→ WHAT IS BEING ASKED: Restate the records below exactly. Pictures are not part of the copy.

→ Colored shape movement records:

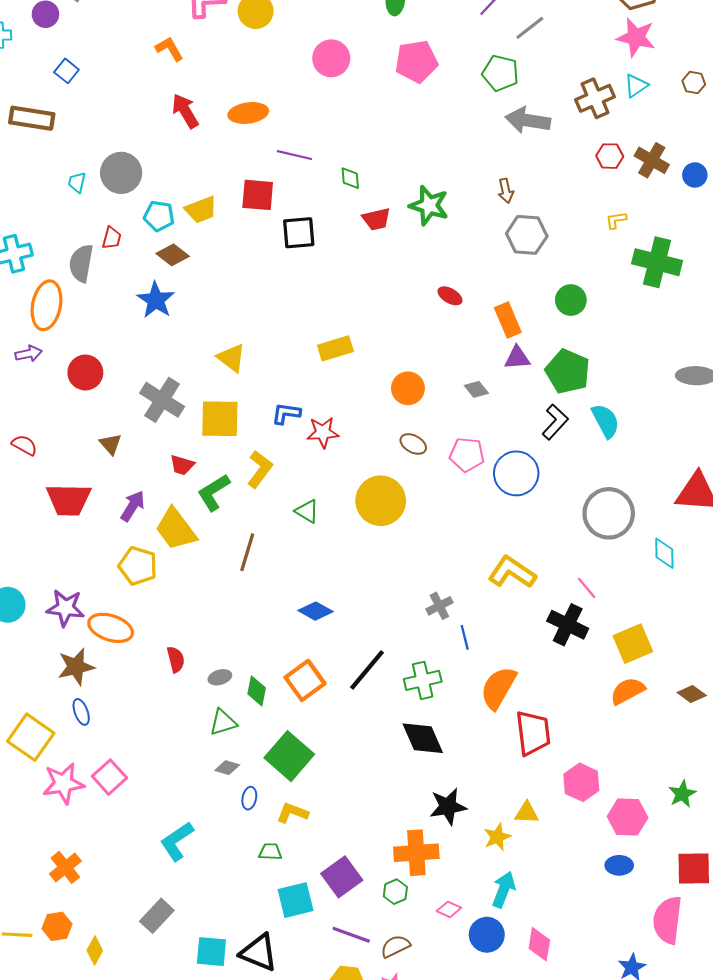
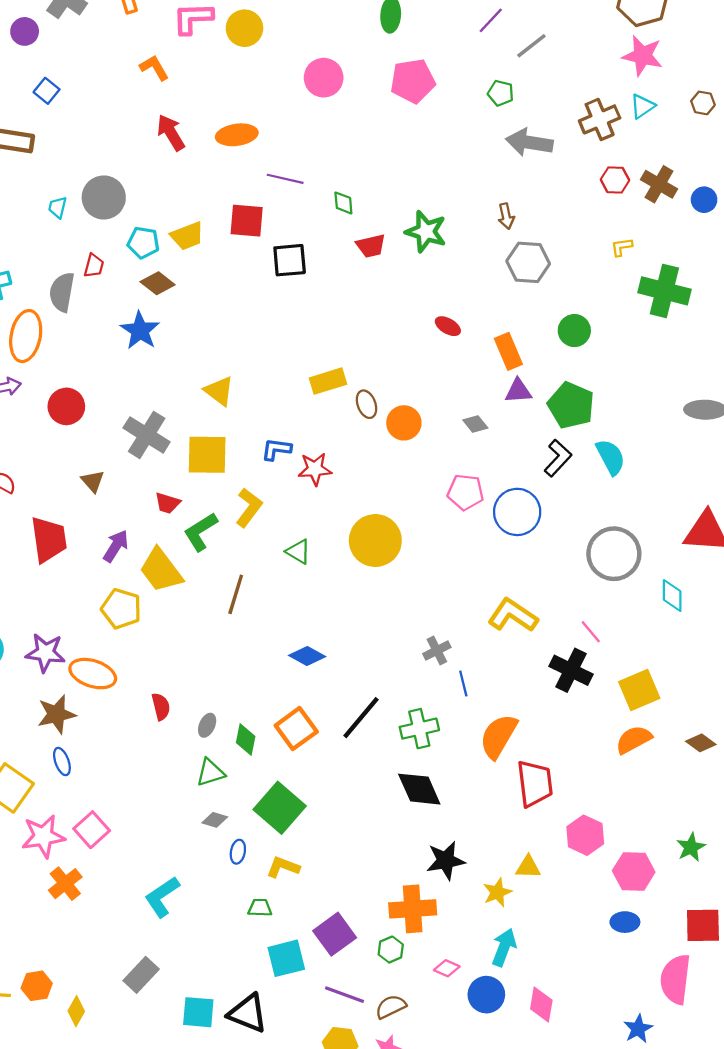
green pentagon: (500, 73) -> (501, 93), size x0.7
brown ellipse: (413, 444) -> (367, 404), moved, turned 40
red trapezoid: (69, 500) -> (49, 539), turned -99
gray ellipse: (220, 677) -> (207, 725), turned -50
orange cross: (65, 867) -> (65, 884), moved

→ TASK ANSWER:
green pentagon: (500, 73) -> (501, 93), size x0.7
brown ellipse: (413, 444) -> (367, 404), moved, turned 40
red trapezoid: (69, 500) -> (49, 539), turned -99
gray ellipse: (220, 677) -> (207, 725), turned -50
orange cross: (65, 867) -> (65, 884), moved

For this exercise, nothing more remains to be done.